Exercise details: In the records below, find the line containing "cyan brick E1" and print it and every line after it exactly, through the end. Skip pictures.

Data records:
******
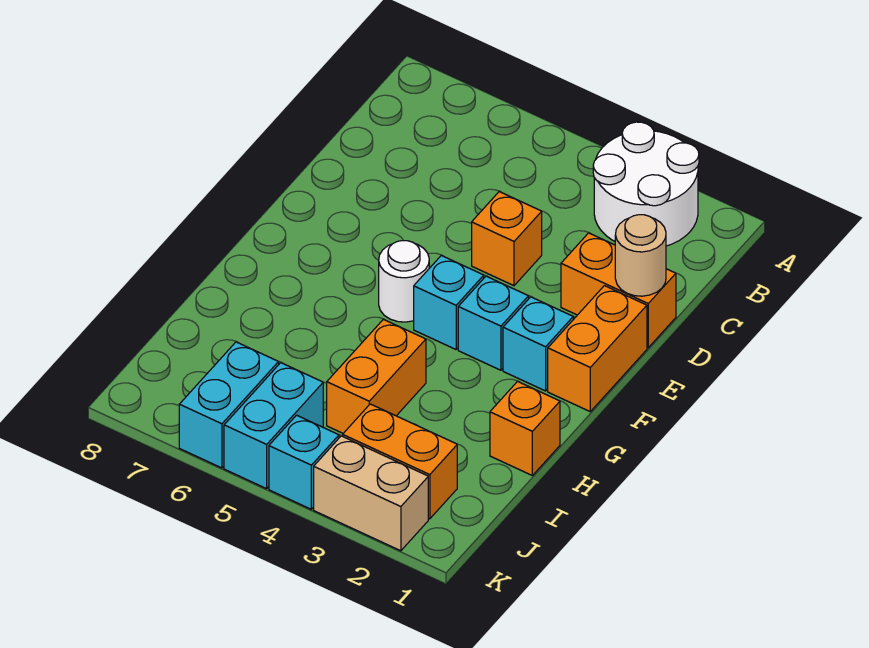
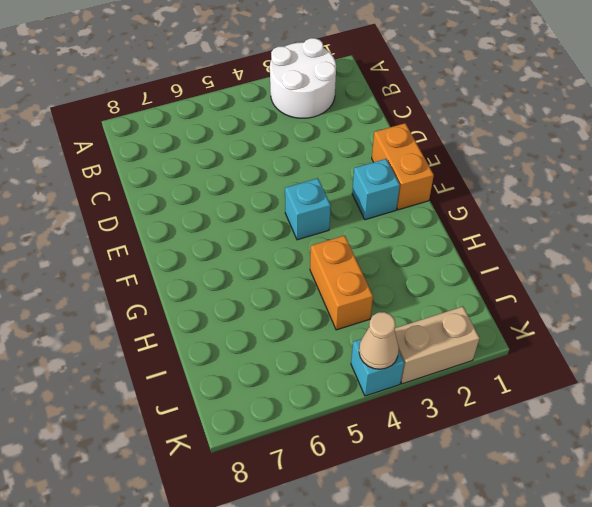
tan cone K4 level 2 -> none
none -> orange brick D1:D2 level 1
none -> orange brick D4 level 1
none -> cyan brick F3 level 1

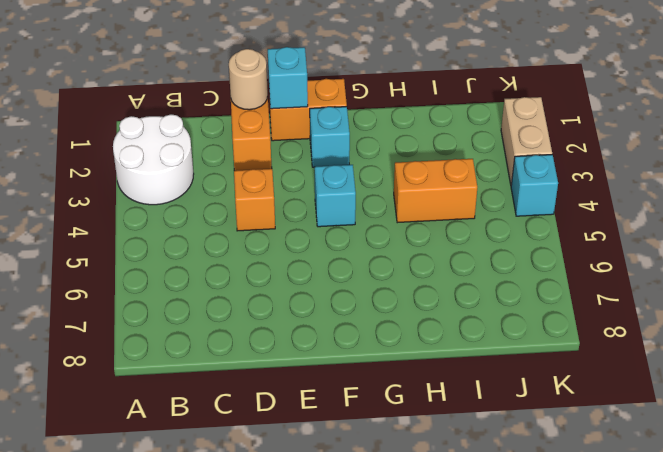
cyan brick E1 level 2 -> cyan brick F3 level 1
none -> white round brick F5 level 1
none -> orange brick H1 level 1
none -> orange brick J2:J3 level 1

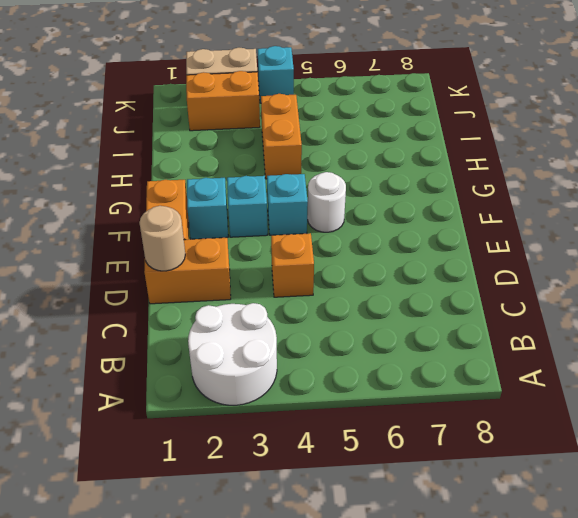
none -> orange brick H1 level 1
none -> cyan brick J5:K5 level 1
none -> cyan brick J6:K6 level 1

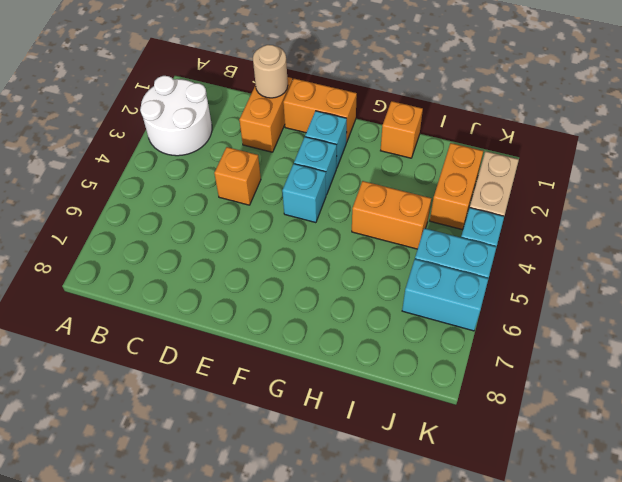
none -> white round brick F5 level 1

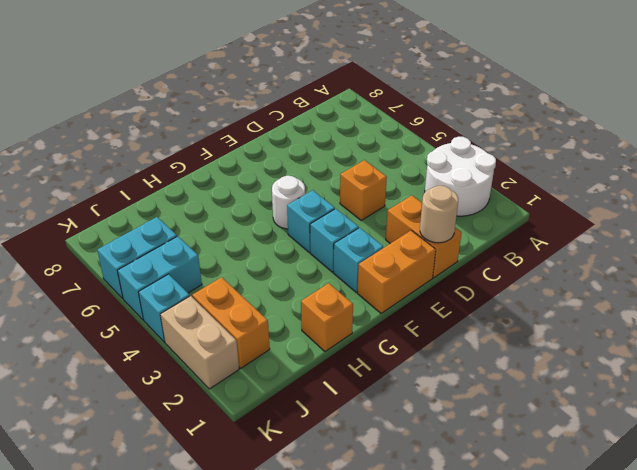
none -> orange brick H4:I4 level 1

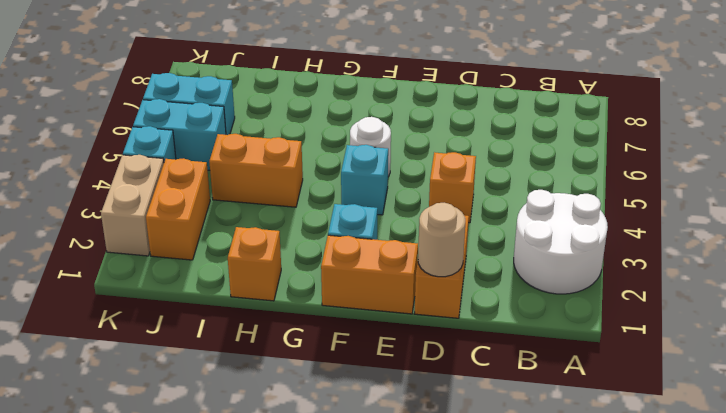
none -> cyan brick F3 level 1

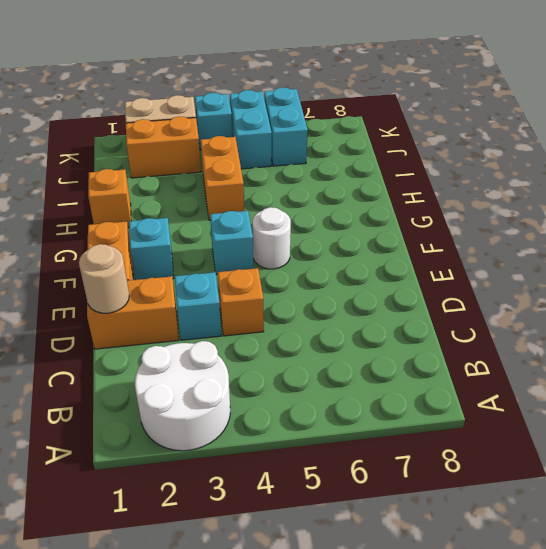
cyan brick D3 level 1 -> cyan brick F3 level 1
******
Problem solution:
cyan brick E1 level 2 -> cyan brick F3 level 1
none -> white round brick F5 level 1
none -> orange brick H1 level 1
none -> orange brick J2:J3 level 1

none -> orange brick H1 level 1
none -> cyan brick J5:K5 level 1
none -> cyan brick J6:K6 level 1

none -> white round brick F5 level 1

none -> orange brick H4:I4 level 1

none -> cyan brick F3 level 1

cyan brick D3 level 1 -> cyan brick F3 level 1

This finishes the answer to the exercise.